Stored data

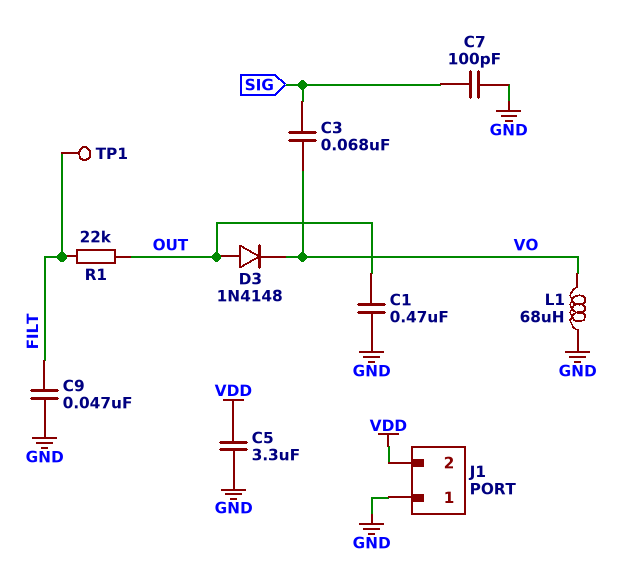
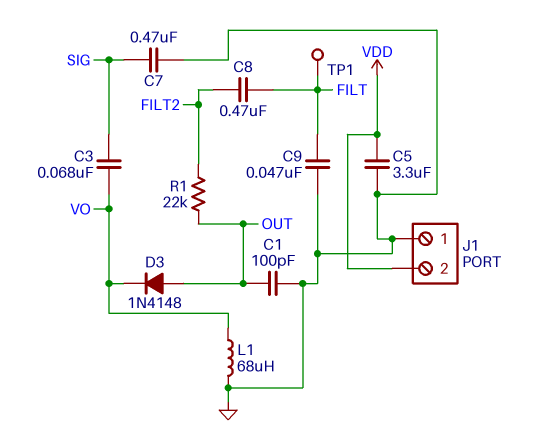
C1: 470nF (GND, OUT) -> 100pF (GND, OUT)
C7: 100pF (GND, SIG) -> 470nF (GND, SIG)
C8: none -> 470nF (FILT, FILT2)
R1: 22k (FILT, OUT) -> 22k (FILT2, OUT)

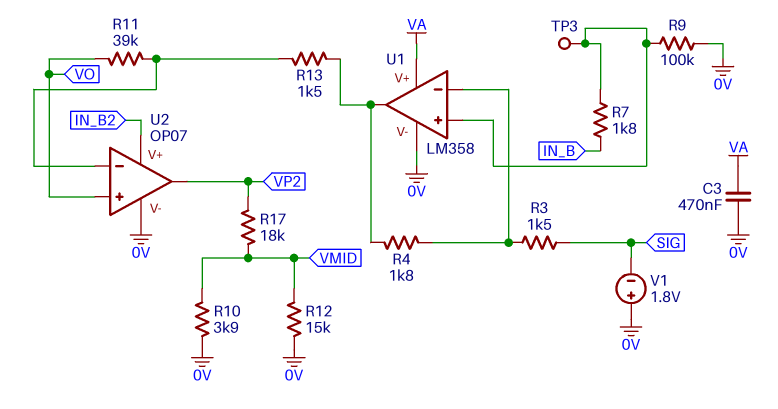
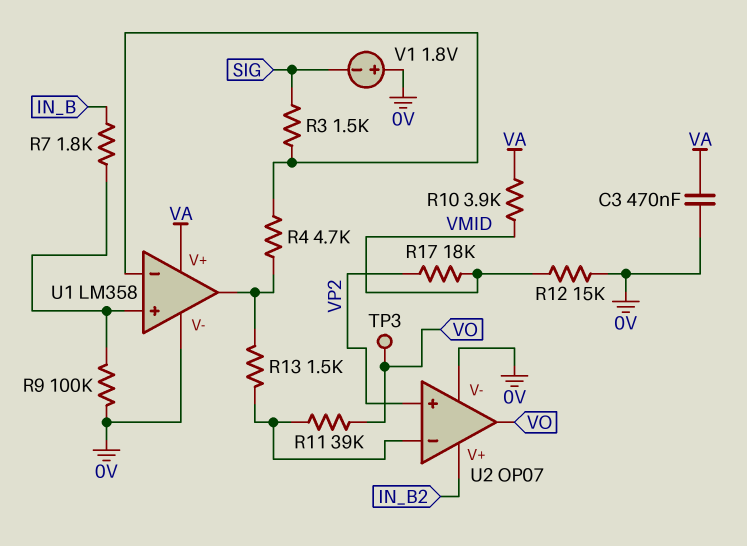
R4: 1.8k (U1/in-, U1/out) -> 4.7k (U1/in-, U1/out)
R10: 3.9k (0V, VMID) -> 3.9k (VA, VMID)
TP3: test point (U1/in+) -> test point (VO)
U2 pin in+: VO -> VP2
U2 pin out: VP2 -> VO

**What you have to do:**
Return the entries unchanged, save for the pictures, which do not belong in the copy.

**Answer to this problem:**
C1: 470nF (GND, OUT) -> 100pF (GND, OUT)
C7: 100pF (GND, SIG) -> 470nF (GND, SIG)
C8: none -> 470nF (FILT, FILT2)
R1: 22k (FILT, OUT) -> 22k (FILT2, OUT)

R4: 1.8k (U1/in-, U1/out) -> 4.7k (U1/in-, U1/out)
R10: 3.9k (0V, VMID) -> 3.9k (VA, VMID)
TP3: test point (U1/in+) -> test point (VO)
U2 pin in+: VO -> VP2
U2 pin out: VP2 -> VO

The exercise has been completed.